**** INPUT

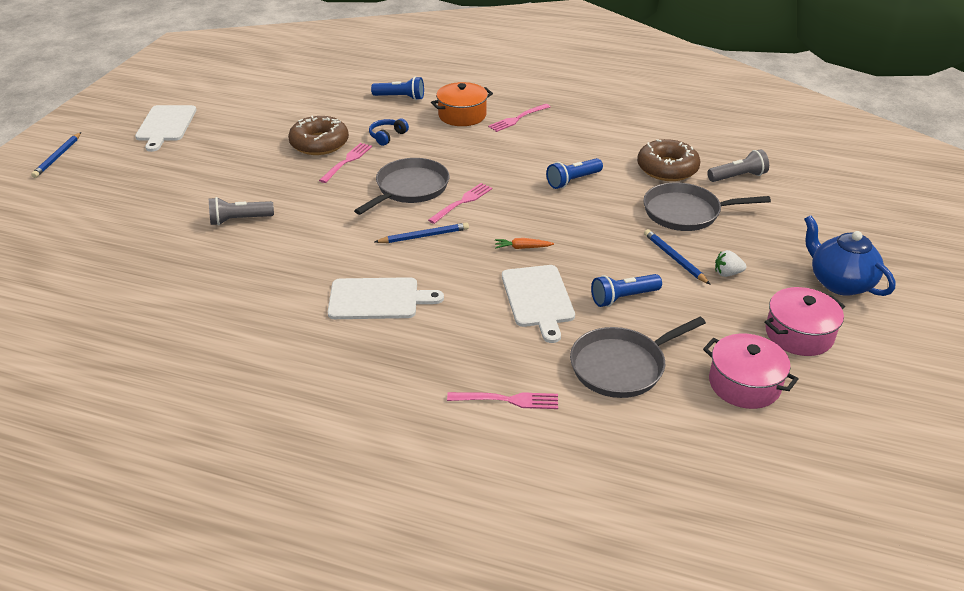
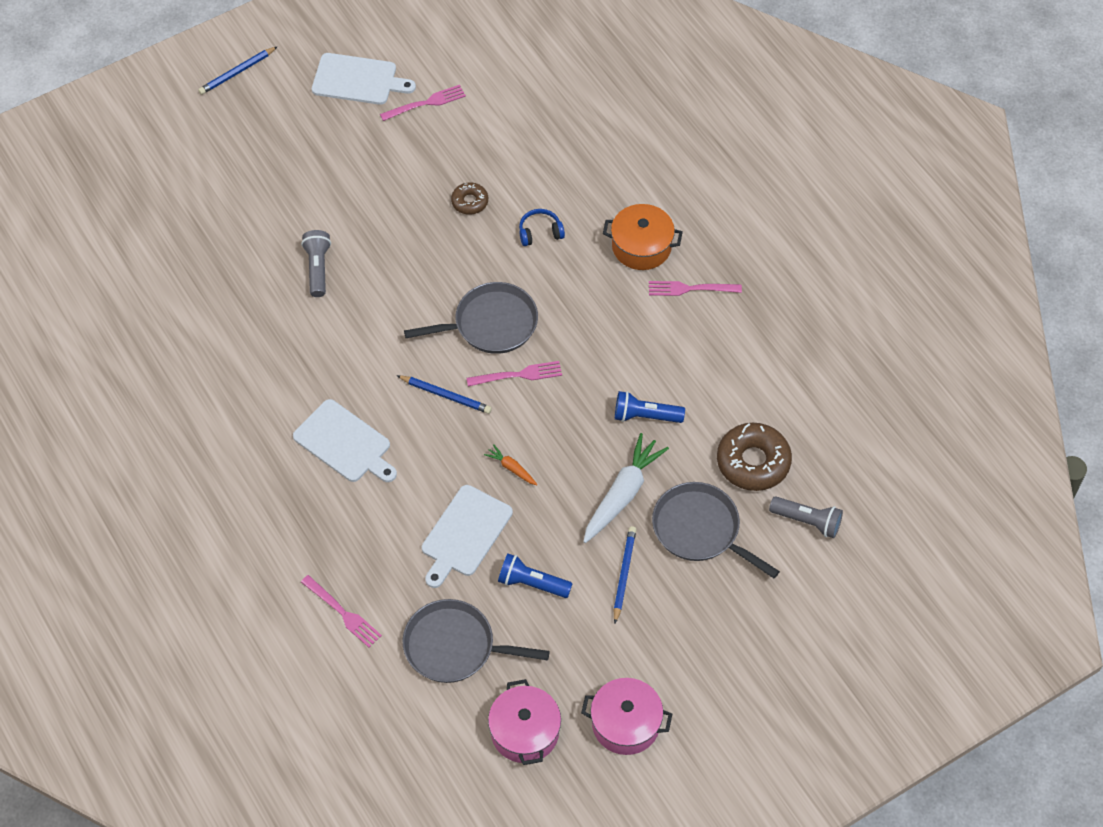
camera: 40 degrees right, 20 degrees up
(165, 125) = (358, 80): white cutting board -> white cutting board turned 120 degrees counterclockwise
(239, 220) = (318, 268): grey flashlight -> grey flashlight turned 60 degrees clockwise
(319, 143) = (470, 202): brown donut -> brown donut, size x0.54
(347, 161) = (471, 247): pink fork -> pink fork (426, 103)
(400, 97) = (609, 176): blue flashlight -> none
(614, 222) = (622, 494): none -> white carrot
(727, 273) = (648, 623): white strawberry -> none
(839, 283) = (730, 704): blue teapot -> none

********

_WHAT YOU NEED TO DO:_
Set the data above down again exactly as given, with no pictures.

_YOUR SOLUTION:_
camera: 40 degrees right, 20 degrees up
(165, 125) = (358, 80): white cutting board -> white cutting board turned 120 degrees counterclockwise
(239, 220) = (318, 268): grey flashlight -> grey flashlight turned 60 degrees clockwise
(319, 143) = (470, 202): brown donut -> brown donut, size x0.54
(347, 161) = (471, 247): pink fork -> pink fork (426, 103)
(400, 97) = (609, 176): blue flashlight -> none
(614, 222) = (622, 494): none -> white carrot
(727, 273) = (648, 623): white strawberry -> none
(839, 283) = (730, 704): blue teapot -> none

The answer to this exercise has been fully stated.